Can you find the lines of the listing that include "right" and copy every one?
###
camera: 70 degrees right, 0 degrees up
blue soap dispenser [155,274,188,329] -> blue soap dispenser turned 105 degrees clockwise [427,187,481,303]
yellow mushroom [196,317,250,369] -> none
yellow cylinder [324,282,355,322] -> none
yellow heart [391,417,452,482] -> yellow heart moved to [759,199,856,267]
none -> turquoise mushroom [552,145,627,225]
###
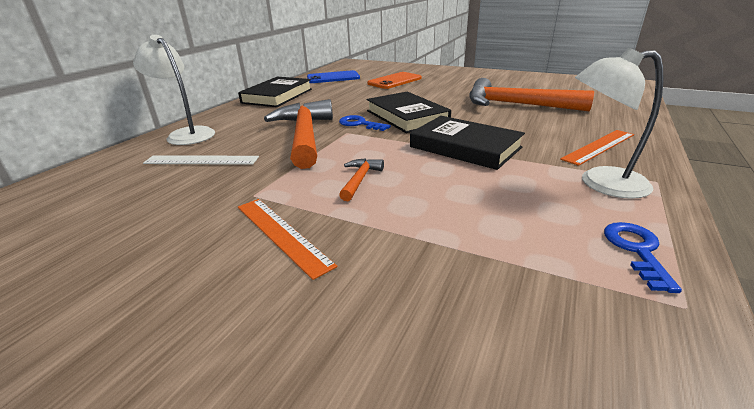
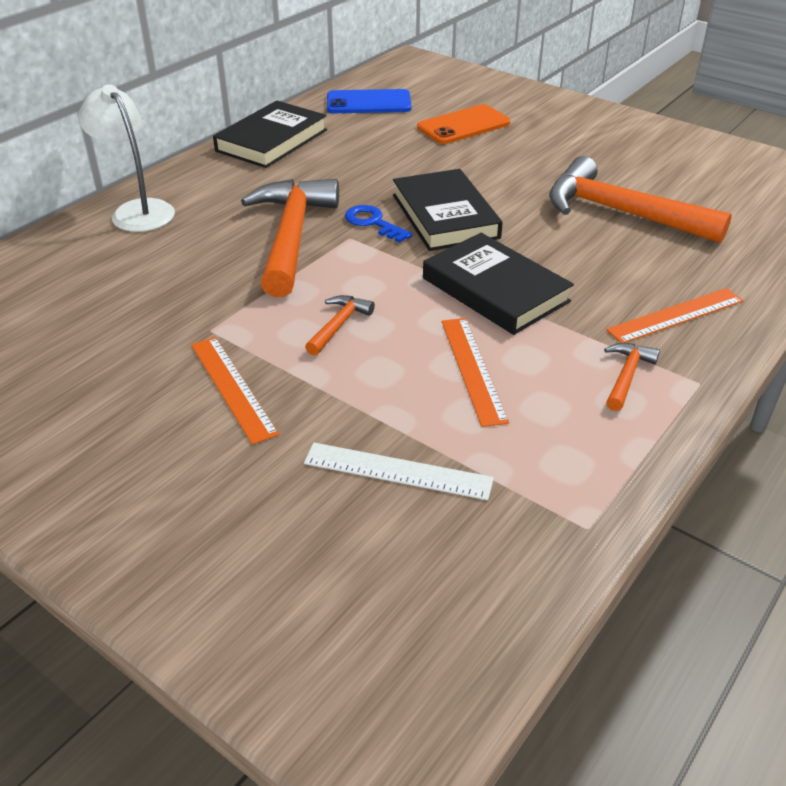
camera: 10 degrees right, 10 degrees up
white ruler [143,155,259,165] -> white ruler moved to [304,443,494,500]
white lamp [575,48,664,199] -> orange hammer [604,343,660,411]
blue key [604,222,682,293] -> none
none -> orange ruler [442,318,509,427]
###
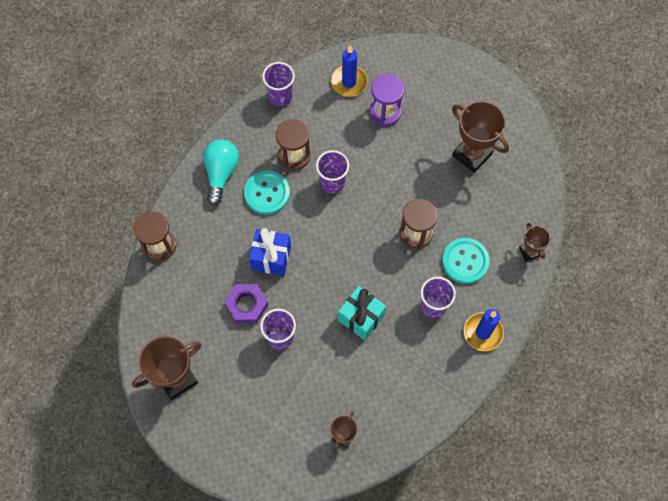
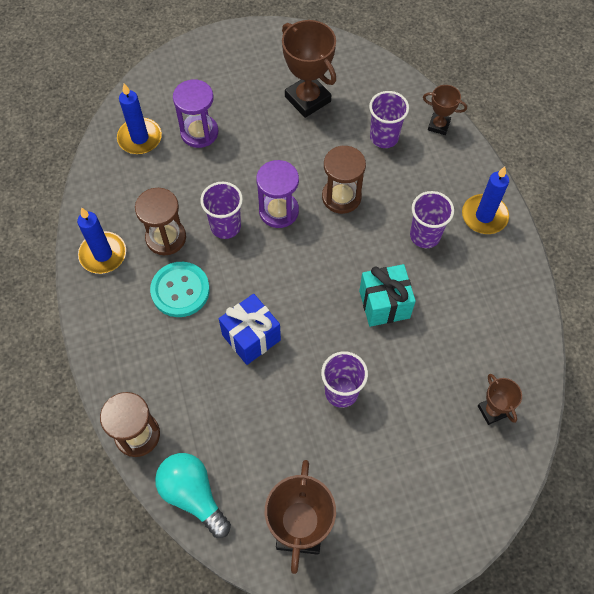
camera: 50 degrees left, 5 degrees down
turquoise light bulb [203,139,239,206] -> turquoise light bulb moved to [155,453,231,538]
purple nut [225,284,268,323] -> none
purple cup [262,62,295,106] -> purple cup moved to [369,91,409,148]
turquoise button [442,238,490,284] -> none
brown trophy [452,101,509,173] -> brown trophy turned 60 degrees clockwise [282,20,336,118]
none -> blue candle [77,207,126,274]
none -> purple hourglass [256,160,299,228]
###
■ **Written response**:
camera: 70 degrees right, 0 degrees up
camera: 10 degrees right, 10 degrees up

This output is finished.